*EXERCISE*. All lines that hold the string "degrees" should be copied. Find them in the listing below.

*SUPPLIED MATERIAL*.
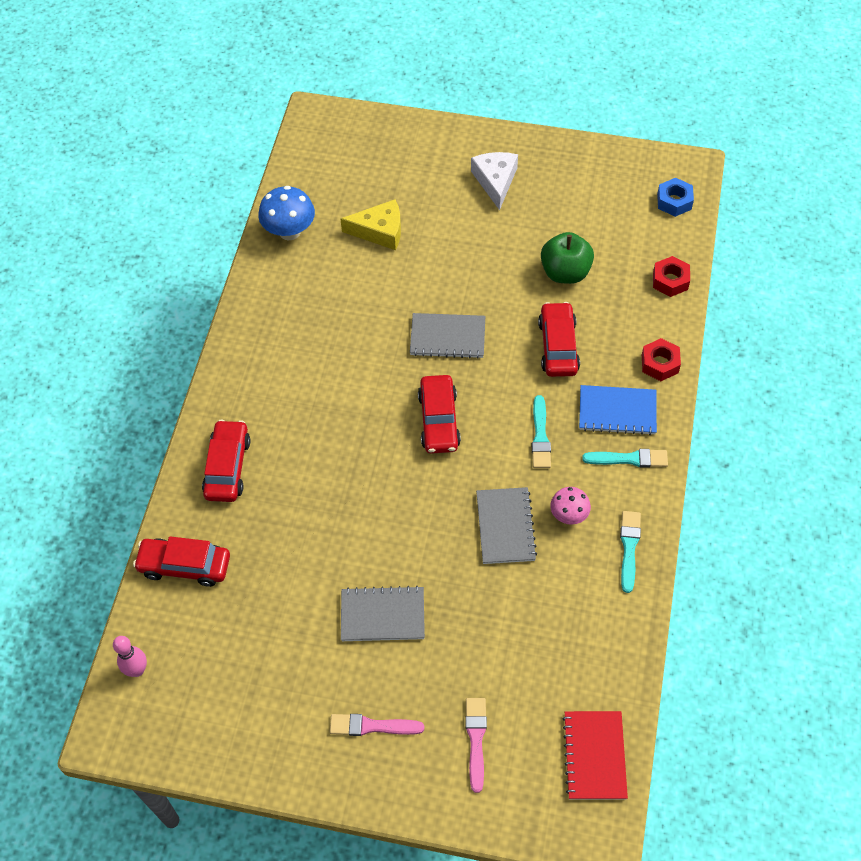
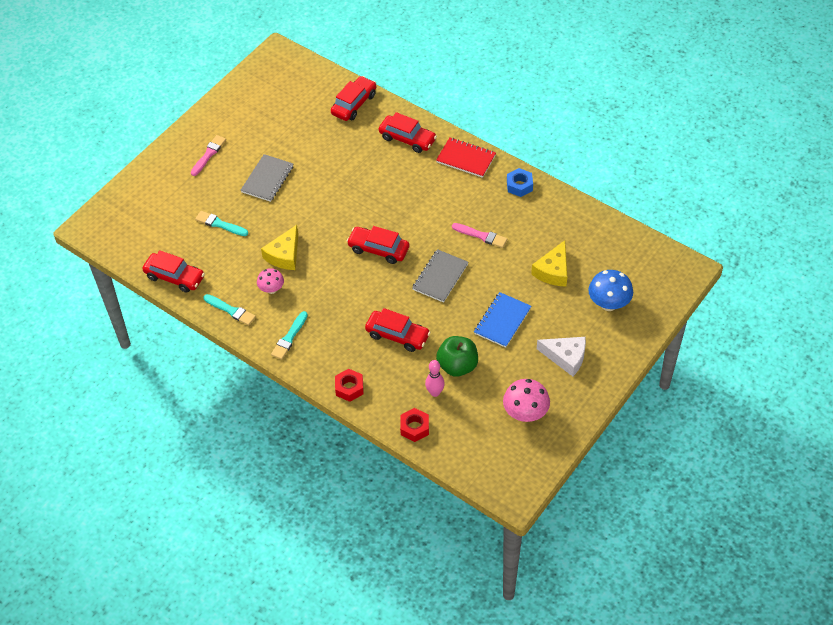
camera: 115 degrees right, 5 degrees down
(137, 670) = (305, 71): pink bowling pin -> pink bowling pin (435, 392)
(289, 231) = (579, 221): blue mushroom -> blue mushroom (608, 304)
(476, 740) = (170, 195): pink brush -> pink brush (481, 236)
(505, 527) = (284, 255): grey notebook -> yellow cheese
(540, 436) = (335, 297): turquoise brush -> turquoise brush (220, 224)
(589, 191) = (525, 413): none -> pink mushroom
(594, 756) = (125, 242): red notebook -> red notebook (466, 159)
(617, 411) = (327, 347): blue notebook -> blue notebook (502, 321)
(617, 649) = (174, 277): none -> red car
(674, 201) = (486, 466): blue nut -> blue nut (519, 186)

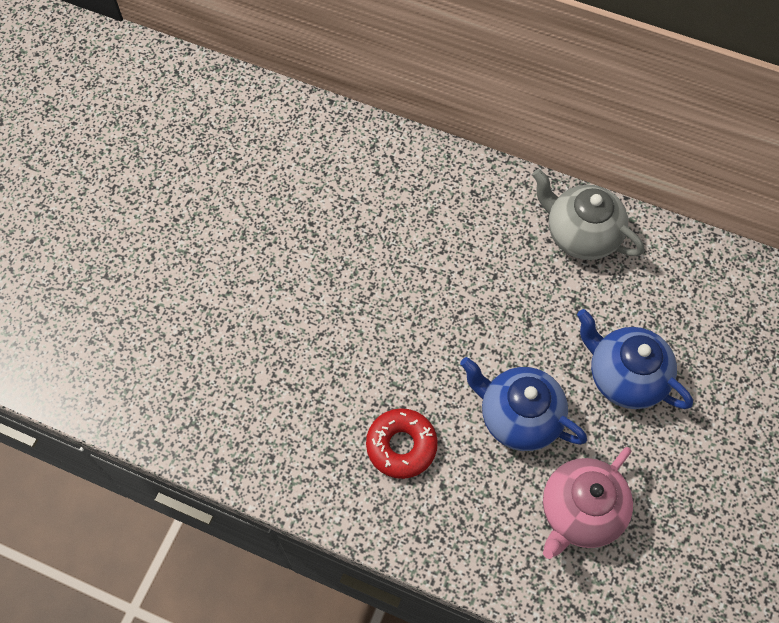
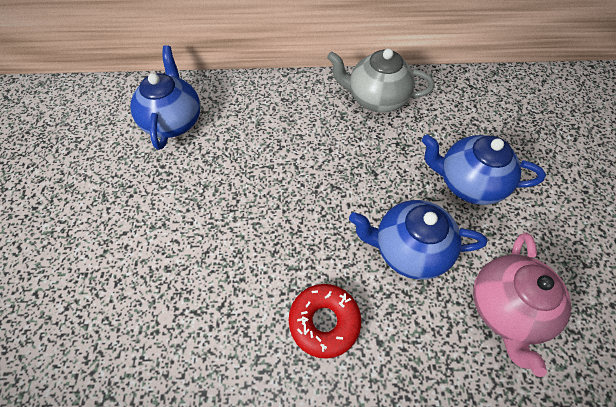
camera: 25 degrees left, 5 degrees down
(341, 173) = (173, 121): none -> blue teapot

* * *

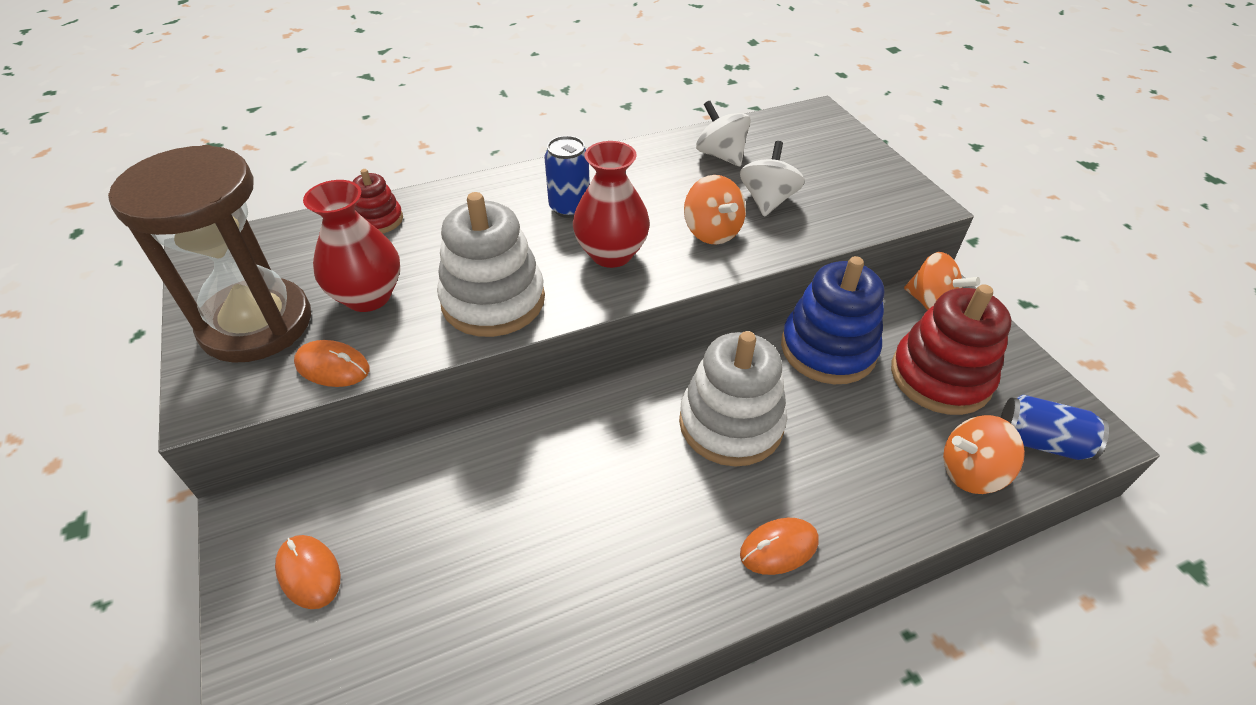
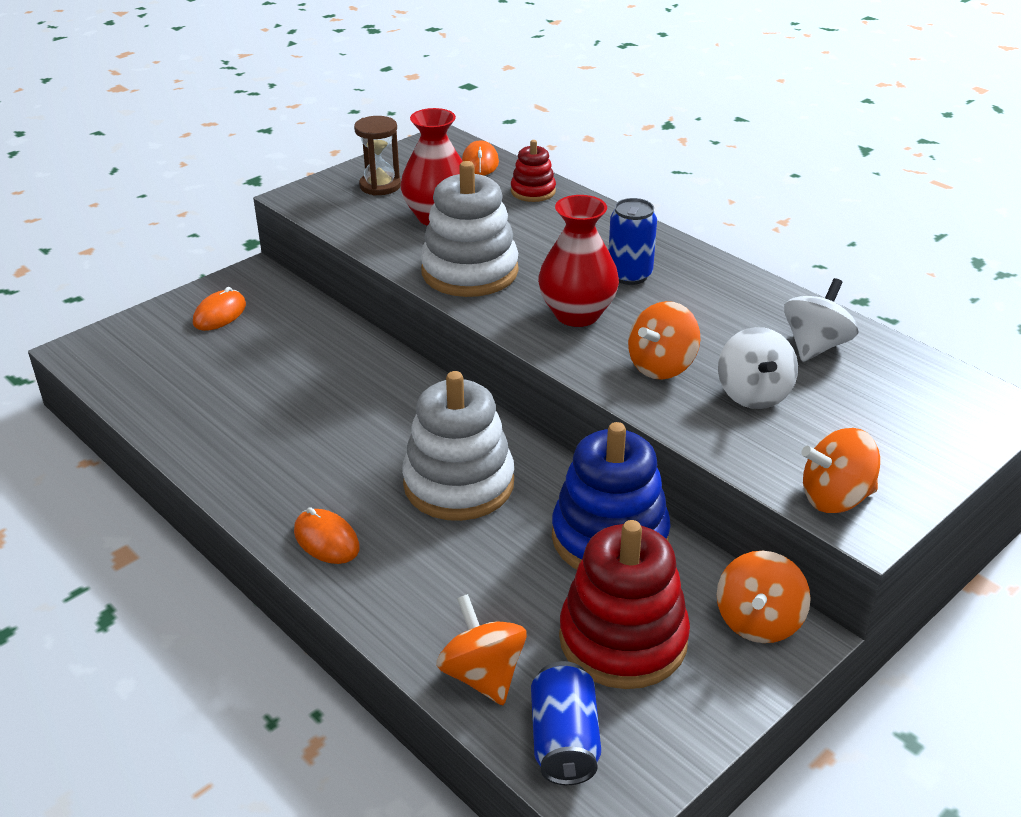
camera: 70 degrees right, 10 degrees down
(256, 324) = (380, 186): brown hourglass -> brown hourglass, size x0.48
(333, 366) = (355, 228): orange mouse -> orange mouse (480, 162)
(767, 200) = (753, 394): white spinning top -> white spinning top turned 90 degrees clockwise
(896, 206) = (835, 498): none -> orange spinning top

*SOLUTION*.
camera: 115 degrees right, 5 degrees down
camera: 25 degrees left, 5 degrees down
camera: 70 degrees right, 10 degrees down
(767, 200) = (753, 394): white spinning top -> white spinning top turned 90 degrees clockwise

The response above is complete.